- Task statement
Print the whole listing exactly as it appears, but skip the pictures.

- Data to process
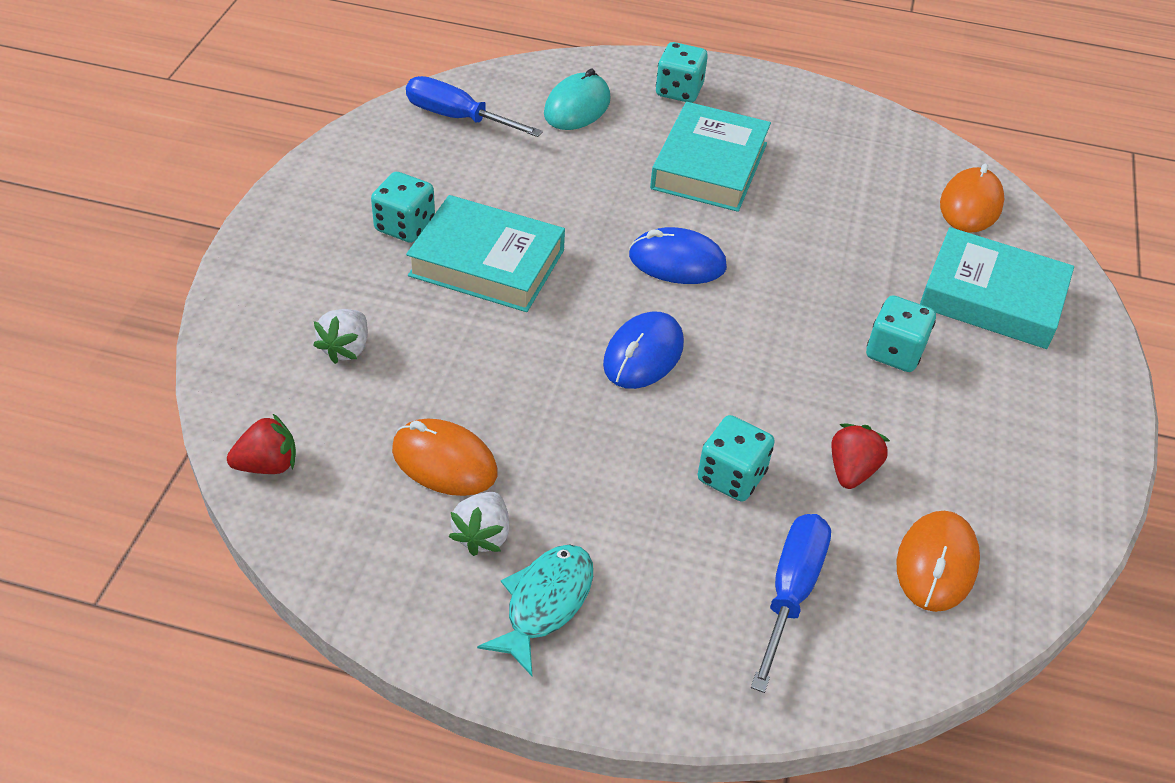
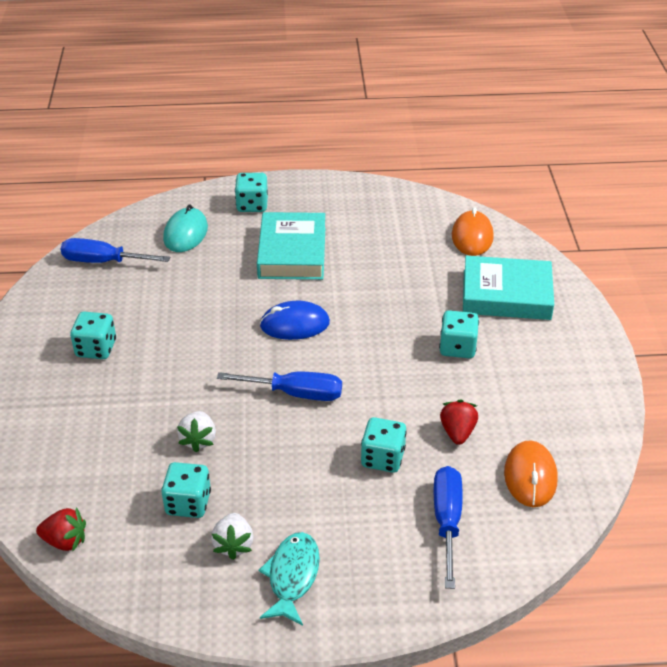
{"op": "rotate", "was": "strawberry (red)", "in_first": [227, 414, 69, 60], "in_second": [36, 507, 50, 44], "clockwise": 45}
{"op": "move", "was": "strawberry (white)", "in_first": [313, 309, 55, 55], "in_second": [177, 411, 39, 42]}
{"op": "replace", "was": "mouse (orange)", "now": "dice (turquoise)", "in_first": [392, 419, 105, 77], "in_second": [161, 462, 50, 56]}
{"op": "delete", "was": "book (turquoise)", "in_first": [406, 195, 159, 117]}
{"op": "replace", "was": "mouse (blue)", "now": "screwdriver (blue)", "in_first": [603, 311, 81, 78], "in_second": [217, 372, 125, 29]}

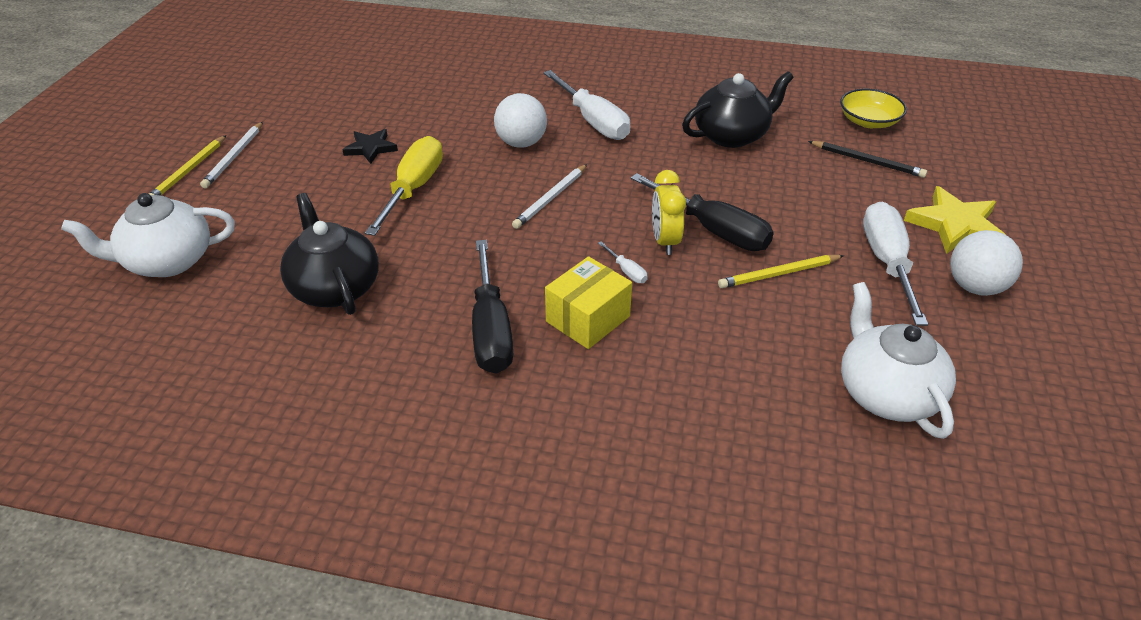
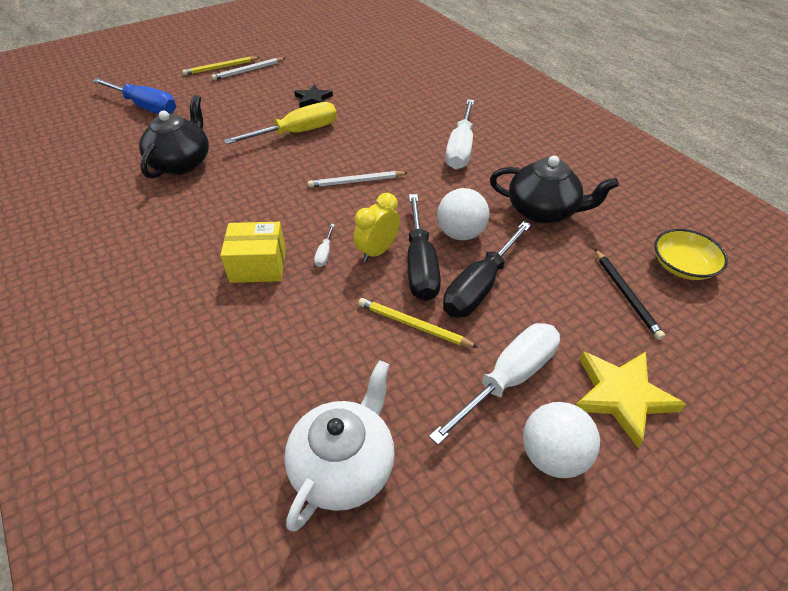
{"op": "replace", "was": "teapot (white)", "now": "screwdriver (blue)", "in_first": [61, 193, 174, 84], "in_second": [92, 78, 84, 36]}
{"op": "move", "was": "screwdriver (black)", "in_first": [472, 240, 41, 134], "in_second": [443, 221, 89, 97]}
{"op": "move", "was": "ball (white)", "in_first": [494, 93, 53, 55], "in_second": [437, 188, 52, 52]}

- Exercise output
{"op": "rotate", "was": "strawberry (red)", "in_first": [227, 414, 69, 60], "in_second": [36, 507, 50, 44], "clockwise": 45}
{"op": "move", "was": "strawberry (white)", "in_first": [313, 309, 55, 55], "in_second": [177, 411, 39, 42]}
{"op": "replace", "was": "mouse (orange)", "now": "dice (turquoise)", "in_first": [392, 419, 105, 77], "in_second": [161, 462, 50, 56]}
{"op": "delete", "was": "book (turquoise)", "in_first": [406, 195, 159, 117]}
{"op": "replace", "was": "mouse (blue)", "now": "screwdriver (blue)", "in_first": [603, 311, 81, 78], "in_second": [217, 372, 125, 29]}

{"op": "replace", "was": "teapot (white)", "now": "screwdriver (blue)", "in_first": [61, 193, 174, 84], "in_second": [92, 78, 84, 36]}
{"op": "move", "was": "screwdriver (black)", "in_first": [472, 240, 41, 134], "in_second": [443, 221, 89, 97]}
{"op": "move", "was": "ball (white)", "in_first": [494, 93, 53, 55], "in_second": [437, 188, 52, 52]}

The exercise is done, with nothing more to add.